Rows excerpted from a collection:

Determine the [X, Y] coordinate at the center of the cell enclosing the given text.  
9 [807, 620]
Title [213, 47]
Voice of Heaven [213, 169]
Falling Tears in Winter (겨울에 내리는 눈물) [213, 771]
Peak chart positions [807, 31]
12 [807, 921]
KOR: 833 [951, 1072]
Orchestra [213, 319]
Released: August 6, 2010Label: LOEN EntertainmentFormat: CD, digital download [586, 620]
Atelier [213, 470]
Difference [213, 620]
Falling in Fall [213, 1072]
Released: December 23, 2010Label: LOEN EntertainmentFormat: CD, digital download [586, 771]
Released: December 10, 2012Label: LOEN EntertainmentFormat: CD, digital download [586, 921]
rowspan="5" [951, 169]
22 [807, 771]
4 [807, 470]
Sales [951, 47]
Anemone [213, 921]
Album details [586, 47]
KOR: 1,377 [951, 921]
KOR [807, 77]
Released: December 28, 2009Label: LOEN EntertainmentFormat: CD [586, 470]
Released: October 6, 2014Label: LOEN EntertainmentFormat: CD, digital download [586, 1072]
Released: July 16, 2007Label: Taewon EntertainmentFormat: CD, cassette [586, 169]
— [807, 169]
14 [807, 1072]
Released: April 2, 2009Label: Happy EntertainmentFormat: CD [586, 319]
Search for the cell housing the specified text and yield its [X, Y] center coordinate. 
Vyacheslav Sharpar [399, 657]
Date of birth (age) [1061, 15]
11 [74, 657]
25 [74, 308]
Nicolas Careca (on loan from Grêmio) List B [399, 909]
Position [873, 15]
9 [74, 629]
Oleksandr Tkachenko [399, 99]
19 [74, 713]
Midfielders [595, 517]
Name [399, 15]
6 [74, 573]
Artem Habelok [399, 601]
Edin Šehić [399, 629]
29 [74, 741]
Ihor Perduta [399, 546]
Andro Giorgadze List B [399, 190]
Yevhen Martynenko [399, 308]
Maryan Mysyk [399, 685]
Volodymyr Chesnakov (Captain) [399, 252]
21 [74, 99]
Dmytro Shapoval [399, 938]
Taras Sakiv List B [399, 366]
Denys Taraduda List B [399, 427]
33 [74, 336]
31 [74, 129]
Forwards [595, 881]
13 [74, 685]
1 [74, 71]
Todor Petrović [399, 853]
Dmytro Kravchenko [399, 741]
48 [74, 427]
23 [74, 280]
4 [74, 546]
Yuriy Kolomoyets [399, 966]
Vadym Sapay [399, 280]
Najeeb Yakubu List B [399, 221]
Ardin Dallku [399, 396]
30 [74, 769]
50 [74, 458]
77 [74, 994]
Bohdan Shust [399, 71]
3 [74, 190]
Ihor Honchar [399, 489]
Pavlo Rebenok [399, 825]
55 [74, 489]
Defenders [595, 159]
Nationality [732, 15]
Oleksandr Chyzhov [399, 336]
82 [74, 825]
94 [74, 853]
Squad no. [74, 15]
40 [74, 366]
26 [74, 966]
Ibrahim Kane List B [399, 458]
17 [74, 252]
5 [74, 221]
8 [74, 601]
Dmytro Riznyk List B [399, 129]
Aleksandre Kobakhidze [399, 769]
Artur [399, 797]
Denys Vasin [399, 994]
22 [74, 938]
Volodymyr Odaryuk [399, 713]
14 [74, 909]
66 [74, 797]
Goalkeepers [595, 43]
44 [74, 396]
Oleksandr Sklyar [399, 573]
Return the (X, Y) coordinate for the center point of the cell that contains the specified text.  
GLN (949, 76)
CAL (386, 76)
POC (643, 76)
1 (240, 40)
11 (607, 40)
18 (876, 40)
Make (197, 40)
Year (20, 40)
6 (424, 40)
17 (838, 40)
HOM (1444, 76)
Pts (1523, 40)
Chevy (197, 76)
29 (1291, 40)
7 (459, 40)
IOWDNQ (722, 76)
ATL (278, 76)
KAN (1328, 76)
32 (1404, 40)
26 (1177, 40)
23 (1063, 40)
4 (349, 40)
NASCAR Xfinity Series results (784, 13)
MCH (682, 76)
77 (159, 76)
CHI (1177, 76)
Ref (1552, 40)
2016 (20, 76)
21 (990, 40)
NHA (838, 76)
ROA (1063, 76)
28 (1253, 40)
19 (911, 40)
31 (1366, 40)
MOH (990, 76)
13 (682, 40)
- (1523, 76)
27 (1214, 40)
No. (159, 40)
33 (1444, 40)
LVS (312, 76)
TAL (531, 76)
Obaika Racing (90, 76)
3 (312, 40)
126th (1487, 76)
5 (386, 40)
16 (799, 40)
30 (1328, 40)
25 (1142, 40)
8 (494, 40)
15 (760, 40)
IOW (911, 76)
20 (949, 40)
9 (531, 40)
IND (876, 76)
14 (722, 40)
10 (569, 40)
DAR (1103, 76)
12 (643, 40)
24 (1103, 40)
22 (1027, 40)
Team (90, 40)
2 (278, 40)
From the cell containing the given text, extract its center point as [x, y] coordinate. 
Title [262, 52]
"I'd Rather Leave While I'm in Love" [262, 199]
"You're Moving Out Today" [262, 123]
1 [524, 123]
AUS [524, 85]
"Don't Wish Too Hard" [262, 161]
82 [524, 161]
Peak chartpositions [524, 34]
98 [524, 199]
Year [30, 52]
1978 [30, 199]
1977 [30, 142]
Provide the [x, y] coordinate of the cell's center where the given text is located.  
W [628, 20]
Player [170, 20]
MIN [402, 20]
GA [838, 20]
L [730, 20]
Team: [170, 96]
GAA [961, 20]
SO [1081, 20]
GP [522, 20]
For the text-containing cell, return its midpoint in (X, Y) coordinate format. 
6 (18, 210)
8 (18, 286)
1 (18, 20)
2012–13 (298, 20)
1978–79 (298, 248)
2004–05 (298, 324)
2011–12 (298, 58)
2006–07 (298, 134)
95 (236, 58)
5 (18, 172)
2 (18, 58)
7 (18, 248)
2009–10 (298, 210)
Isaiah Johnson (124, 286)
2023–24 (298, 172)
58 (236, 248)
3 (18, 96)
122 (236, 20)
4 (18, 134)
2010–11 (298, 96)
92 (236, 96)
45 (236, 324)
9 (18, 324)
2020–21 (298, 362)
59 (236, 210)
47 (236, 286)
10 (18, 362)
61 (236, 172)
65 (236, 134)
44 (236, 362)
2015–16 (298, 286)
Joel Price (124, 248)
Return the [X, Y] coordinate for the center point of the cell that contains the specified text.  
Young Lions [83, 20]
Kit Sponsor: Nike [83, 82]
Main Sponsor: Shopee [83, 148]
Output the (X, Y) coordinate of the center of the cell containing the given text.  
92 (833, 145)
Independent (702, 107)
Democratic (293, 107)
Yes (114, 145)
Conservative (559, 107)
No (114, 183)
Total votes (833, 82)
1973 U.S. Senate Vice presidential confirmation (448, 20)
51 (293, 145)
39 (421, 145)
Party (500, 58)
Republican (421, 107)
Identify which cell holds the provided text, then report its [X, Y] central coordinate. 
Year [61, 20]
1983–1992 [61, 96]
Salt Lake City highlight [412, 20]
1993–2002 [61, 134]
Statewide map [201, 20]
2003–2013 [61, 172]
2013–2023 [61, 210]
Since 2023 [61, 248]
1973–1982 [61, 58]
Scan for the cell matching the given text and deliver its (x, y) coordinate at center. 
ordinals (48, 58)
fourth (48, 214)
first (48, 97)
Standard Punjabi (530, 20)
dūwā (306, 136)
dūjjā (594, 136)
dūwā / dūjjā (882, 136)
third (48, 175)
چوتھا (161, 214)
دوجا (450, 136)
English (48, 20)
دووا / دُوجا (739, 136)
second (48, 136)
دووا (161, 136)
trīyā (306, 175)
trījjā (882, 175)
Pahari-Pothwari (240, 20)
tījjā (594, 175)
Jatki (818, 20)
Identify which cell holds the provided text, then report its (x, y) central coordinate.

** Problem statement **
Copy every row above verbatim, in the order given.

** Problem solution **
Determine the [X, Y] coordinate at the center of the cell enclosing the given text.  
9 [807, 620]
Title [213, 47]
Voice of Heaven [213, 169]
Falling Tears in Winter (겨울에 내리는 눈물) [213, 771]
Peak chart positions [807, 31]
12 [807, 921]
KOR: 833 [951, 1072]
Orchestra [213, 319]
Released: August 6, 2010Label: LOEN EntertainmentFormat: CD, digital download [586, 620]
Atelier [213, 470]
Difference [213, 620]
Falling in Fall [213, 1072]
Released: December 23, 2010Label: LOEN EntertainmentFormat: CD, digital download [586, 771]
Released: December 10, 2012Label: LOEN EntertainmentFormat: CD, digital download [586, 921]
rowspan="5" [951, 169]
22 [807, 771]
4 [807, 470]
Sales [951, 47]
Anemone [213, 921]
Album details [586, 47]
KOR: 1,377 [951, 921]
KOR [807, 77]
Released: December 28, 2009Label: LOEN EntertainmentFormat: CD [586, 470]
Released: October 6, 2014Label: LOEN EntertainmentFormat: CD, digital download [586, 1072]
Released: July 16, 2007Label: Taewon EntertainmentFormat: CD, cassette [586, 169]
— [807, 169]
14 [807, 1072]
Released: April 2, 2009Label: Happy EntertainmentFormat: CD [586, 319]
Search for the cell housing the specified text and yield its [X, Y] center coordinate. 
Vyacheslav Sharpar [399, 657]
Date of birth (age) [1061, 15]
11 [74, 657]
25 [74, 308]
Nicolas Careca (on loan from Grêmio) List B [399, 909]
Position [873, 15]
9 [74, 629]
Oleksandr Tkachenko [399, 99]
19 [74, 713]
Midfielders [595, 517]
Name [399, 15]
6 [74, 573]
Artem Habelok [399, 601]
Edin Šehić [399, 629]
29 [74, 741]
Ihor Perduta [399, 546]
Andro Giorgadze List B [399, 190]
Yevhen Martynenko [399, 308]
Maryan Mysyk [399, 685]
Volodymyr Chesnakov (Captain) [399, 252]
21 [74, 99]
Dmytro Shapoval [399, 938]
Taras Sakiv List B [399, 366]
Denys Taraduda List B [399, 427]
33 [74, 336]
31 [74, 129]
Forwards [595, 881]
13 [74, 685]
1 [74, 71]
Todor Petrović [399, 853]
Dmytro Kravchenko [399, 741]
48 [74, 427]
23 [74, 280]
4 [74, 546]
Yuriy Kolomoyets [399, 966]
Vadym Sapay [399, 280]
Najeeb Yakubu List B [399, 221]
Ardin Dallku [399, 396]
30 [74, 769]
50 [74, 458]
77 [74, 994]
Bohdan Shust [399, 71]
3 [74, 190]
Ihor Honchar [399, 489]
Pavlo Rebenok [399, 825]
55 [74, 489]
Defenders [595, 159]
Nationality [732, 15]
Oleksandr Chyzhov [399, 336]
82 [74, 825]
94 [74, 853]
Squad no. [74, 15]
40 [74, 366]
26 [74, 966]
Ibrahim Kane List B [399, 458]
17 [74, 252]
5 [74, 221]
8 [74, 601]
Dmytro Riznyk List B [399, 129]
Aleksandre Kobakhidze [399, 769]
Artur [399, 797]
Denys Vasin [399, 994]
22 [74, 938]
Volodymyr Odaryuk [399, 713]
14 [74, 909]
66 [74, 797]
Goalkeepers [595, 43]
44 [74, 396]
Oleksandr Sklyar [399, 573]
Return the (X, Y) coordinate for the center point of the cell that contains the specified text.  
GLN (949, 76)
CAL (386, 76)
POC (643, 76)
1 (240, 40)
11 (607, 40)
18 (876, 40)
Make (197, 40)
Year (20, 40)
6 (424, 40)
17 (838, 40)
HOM (1444, 76)
Pts (1523, 40)
Chevy (197, 76)
29 (1291, 40)
7 (459, 40)
IOWDNQ (722, 76)
ATL (278, 76)
KAN (1328, 76)
32 (1404, 40)
26 (1177, 40)
23 (1063, 40)
4 (349, 40)
NASCAR Xfinity Series results (784, 13)
MCH (682, 76)
77 (159, 76)
CHI (1177, 76)
Ref (1552, 40)
2016 (20, 76)
21 (990, 40)
NHA (838, 76)
ROA (1063, 76)
28 (1253, 40)
19 (911, 40)
31 (1366, 40)
MOH (990, 76)
13 (682, 40)
- (1523, 76)
27 (1214, 40)
No. (159, 40)
33 (1444, 40)
LVS (312, 76)
TAL (531, 76)
Obaika Racing (90, 76)
3 (312, 40)
126th (1487, 76)
5 (386, 40)
16 (799, 40)
30 (1328, 40)
25 (1142, 40)
8 (494, 40)
15 (760, 40)
IOW (911, 76)
20 (949, 40)
9 (531, 40)
IND (876, 76)
14 (722, 40)
10 (569, 40)
DAR (1103, 76)
12 (643, 40)
24 (1103, 40)
22 (1027, 40)
Team (90, 40)
2 (278, 40)
From the cell containing the given text, extract its center point as [x, y] coordinate. 
Title [262, 52]
"I'd Rather Leave While I'm in Love" [262, 199]
"You're Moving Out Today" [262, 123]
1 [524, 123]
AUS [524, 85]
"Don't Wish Too Hard" [262, 161]
82 [524, 161]
Peak chartpositions [524, 34]
98 [524, 199]
Year [30, 52]
1978 [30, 199]
1977 [30, 142]
Provide the [x, y] coordinate of the cell's center where the given text is located.  
W [628, 20]
Player [170, 20]
MIN [402, 20]
GA [838, 20]
L [730, 20]
Team: [170, 96]
GAA [961, 20]
SO [1081, 20]
GP [522, 20]
For the text-containing cell, return its midpoint in (X, Y) coordinate format. 
6 (18, 210)
8 (18, 286)
1 (18, 20)
2012–13 (298, 20)
1978–79 (298, 248)
2004–05 (298, 324)
2011–12 (298, 58)
2006–07 (298, 134)
95 (236, 58)
5 (18, 172)
2 (18, 58)
7 (18, 248)
2009–10 (298, 210)
Isaiah Johnson (124, 286)
2023–24 (298, 172)
58 (236, 248)
3 (18, 96)
122 (236, 20)
4 (18, 134)
2010–11 (298, 96)
92 (236, 96)
45 (236, 324)
9 (18, 324)
2020–21 (298, 362)
59 (236, 210)
47 (236, 286)
10 (18, 362)
61 (236, 172)
65 (236, 134)
44 (236, 362)
2015–16 (298, 286)
Joel Price (124, 248)
Return the [X, Y] coordinate for the center point of the cell that contains the specified text.  
Young Lions [83, 20]
Kit Sponsor: Nike [83, 82]
Main Sponsor: Shopee [83, 148]
Output the (X, Y) coordinate of the center of the cell containing the given text.  
92 (833, 145)
Independent (702, 107)
Democratic (293, 107)
Yes (114, 145)
Conservative (559, 107)
No (114, 183)
Total votes (833, 82)
1973 U.S. Senate Vice presidential confirmation (448, 20)
51 (293, 145)
39 (421, 145)
Party (500, 58)
Republican (421, 107)
Identify which cell holds the provided text, then report its [X, Y] central coordinate. 
Year [61, 20]
1983–1992 [61, 96]
Salt Lake City highlight [412, 20]
1993–2002 [61, 134]
Statewide map [201, 20]
2003–2013 [61, 172]
2013–2023 [61, 210]
Since 2023 [61, 248]
1973–1982 [61, 58]
Scan for the cell matching the given text and deliver its (x, y) coordinate at center. 
ordinals (48, 58)
fourth (48, 214)
first (48, 97)
Standard Punjabi (530, 20)
dūwā (306, 136)
dūjjā (594, 136)
dūwā / dūjjā (882, 136)
third (48, 175)
چوتھا (161, 214)
دوجا (450, 136)
English (48, 20)
دووا / دُوجا (739, 136)
second (48, 136)
دووا (161, 136)
trīyā (306, 175)
trījjā (882, 175)
Pahari-Pothwari (240, 20)
tījjā (594, 175)
Jatki (818, 20)
Identify which cell holds the provided text, then report its (x, y) central coordinate.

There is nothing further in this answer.